WHAT THE EXERCISE ASKS =>
Reproduce, exactly as they appear, the line containing "R1: none -> 5.6k (U1/PB2, VS)" and every line after it, ending with the last line of the records.

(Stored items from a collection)
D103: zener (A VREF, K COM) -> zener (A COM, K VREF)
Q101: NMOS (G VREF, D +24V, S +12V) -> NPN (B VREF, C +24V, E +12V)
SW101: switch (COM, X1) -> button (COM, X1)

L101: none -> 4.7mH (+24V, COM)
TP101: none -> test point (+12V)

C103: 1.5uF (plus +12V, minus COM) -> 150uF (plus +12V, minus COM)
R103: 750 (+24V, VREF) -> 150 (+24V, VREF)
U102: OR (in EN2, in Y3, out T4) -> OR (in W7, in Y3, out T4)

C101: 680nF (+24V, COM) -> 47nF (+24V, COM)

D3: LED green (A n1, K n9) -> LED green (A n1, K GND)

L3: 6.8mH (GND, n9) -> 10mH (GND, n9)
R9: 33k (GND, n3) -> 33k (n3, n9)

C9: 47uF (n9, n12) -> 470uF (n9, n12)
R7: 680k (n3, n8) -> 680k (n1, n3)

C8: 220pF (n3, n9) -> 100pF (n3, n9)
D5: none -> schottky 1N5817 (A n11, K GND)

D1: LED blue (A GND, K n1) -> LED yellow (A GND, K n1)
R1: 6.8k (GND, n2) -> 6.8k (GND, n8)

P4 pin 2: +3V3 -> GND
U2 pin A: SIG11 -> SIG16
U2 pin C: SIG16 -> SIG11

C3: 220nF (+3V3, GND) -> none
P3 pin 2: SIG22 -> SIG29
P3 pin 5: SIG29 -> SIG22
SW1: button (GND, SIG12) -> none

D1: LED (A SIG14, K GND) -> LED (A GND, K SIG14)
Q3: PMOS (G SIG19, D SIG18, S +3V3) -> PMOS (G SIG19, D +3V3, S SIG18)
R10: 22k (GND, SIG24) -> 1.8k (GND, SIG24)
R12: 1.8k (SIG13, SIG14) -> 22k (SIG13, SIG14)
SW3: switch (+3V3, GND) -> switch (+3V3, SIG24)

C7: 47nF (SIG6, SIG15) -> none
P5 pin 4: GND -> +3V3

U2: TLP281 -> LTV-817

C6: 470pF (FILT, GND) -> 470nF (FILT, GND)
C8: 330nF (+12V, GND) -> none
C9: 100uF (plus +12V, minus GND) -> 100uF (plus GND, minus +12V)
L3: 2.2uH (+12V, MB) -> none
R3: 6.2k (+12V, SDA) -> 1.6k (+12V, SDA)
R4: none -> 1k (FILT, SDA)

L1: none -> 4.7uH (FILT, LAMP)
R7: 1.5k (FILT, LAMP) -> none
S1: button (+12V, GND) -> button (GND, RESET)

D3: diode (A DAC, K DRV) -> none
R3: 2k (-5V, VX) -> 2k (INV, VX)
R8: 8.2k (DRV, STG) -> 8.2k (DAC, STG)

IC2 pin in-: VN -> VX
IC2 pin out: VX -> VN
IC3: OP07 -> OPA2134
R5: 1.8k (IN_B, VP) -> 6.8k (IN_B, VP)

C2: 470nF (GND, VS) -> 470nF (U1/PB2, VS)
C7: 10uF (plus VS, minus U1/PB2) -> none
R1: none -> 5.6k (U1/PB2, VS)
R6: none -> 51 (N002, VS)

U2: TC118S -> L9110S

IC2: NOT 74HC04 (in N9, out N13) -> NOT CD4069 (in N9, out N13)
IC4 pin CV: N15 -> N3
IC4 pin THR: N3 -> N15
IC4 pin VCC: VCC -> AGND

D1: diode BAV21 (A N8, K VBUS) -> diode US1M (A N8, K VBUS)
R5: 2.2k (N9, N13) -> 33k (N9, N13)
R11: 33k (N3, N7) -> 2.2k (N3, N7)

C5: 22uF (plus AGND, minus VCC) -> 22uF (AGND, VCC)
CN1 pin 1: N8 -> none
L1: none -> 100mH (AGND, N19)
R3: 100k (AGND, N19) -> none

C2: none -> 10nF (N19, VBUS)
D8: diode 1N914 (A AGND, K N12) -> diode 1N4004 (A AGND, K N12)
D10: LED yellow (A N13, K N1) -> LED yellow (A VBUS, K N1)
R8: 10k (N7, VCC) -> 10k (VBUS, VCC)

SOLUTION BELOW =>
R1: none -> 5.6k (U1/PB2, VS)
R6: none -> 51 (N002, VS)

U2: TC118S -> L9110S

IC2: NOT 74HC04 (in N9, out N13) -> NOT CD4069 (in N9, out N13)
IC4 pin CV: N15 -> N3
IC4 pin THR: N3 -> N15
IC4 pin VCC: VCC -> AGND

D1: diode BAV21 (A N8, K VBUS) -> diode US1M (A N8, K VBUS)
R5: 2.2k (N9, N13) -> 33k (N9, N13)
R11: 33k (N3, N7) -> 2.2k (N3, N7)

C5: 22uF (plus AGND, minus VCC) -> 22uF (AGND, VCC)
CN1 pin 1: N8 -> none
L1: none -> 100mH (AGND, N19)
R3: 100k (AGND, N19) -> none

C2: none -> 10nF (N19, VBUS)
D8: diode 1N914 (A AGND, K N12) -> diode 1N4004 (A AGND, K N12)
D10: LED yellow (A N13, K N1) -> LED yellow (A VBUS, K N1)
R8: 10k (N7, VCC) -> 10k (VBUS, VCC)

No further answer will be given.